[[ Information shown, beginning ]]

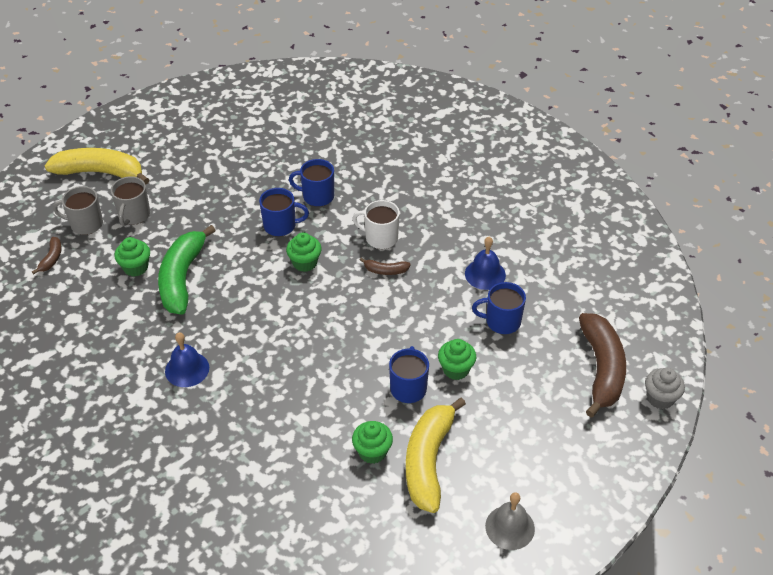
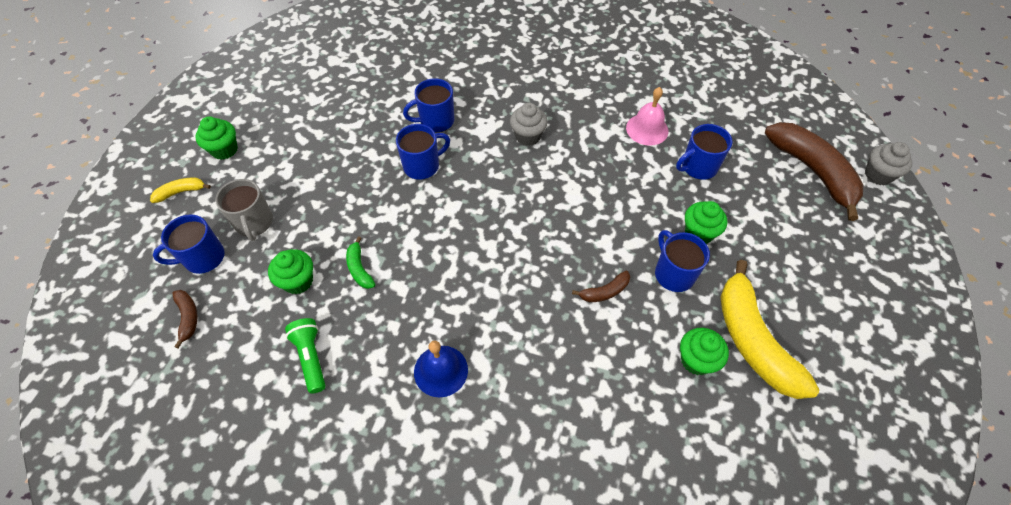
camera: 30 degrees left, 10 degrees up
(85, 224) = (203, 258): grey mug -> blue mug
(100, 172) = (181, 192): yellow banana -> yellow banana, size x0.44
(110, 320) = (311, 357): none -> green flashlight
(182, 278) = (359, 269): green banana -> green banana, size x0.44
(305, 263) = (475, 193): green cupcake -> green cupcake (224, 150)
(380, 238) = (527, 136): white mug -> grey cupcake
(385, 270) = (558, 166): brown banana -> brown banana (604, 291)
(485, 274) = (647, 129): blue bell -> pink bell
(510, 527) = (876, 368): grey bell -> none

[[ Information shown, end ]]

Give the entries above again exactly, minus their pictures.

Response for this exercise:
camera: 30 degrees left, 10 degrees up
(85, 224) = (203, 258): grey mug -> blue mug
(100, 172) = (181, 192): yellow banana -> yellow banana, size x0.44
(110, 320) = (311, 357): none -> green flashlight
(182, 278) = (359, 269): green banana -> green banana, size x0.44
(305, 263) = (475, 193): green cupcake -> green cupcake (224, 150)
(380, 238) = (527, 136): white mug -> grey cupcake
(385, 270) = (558, 166): brown banana -> brown banana (604, 291)
(485, 274) = (647, 129): blue bell -> pink bell
(510, 527) = (876, 368): grey bell -> none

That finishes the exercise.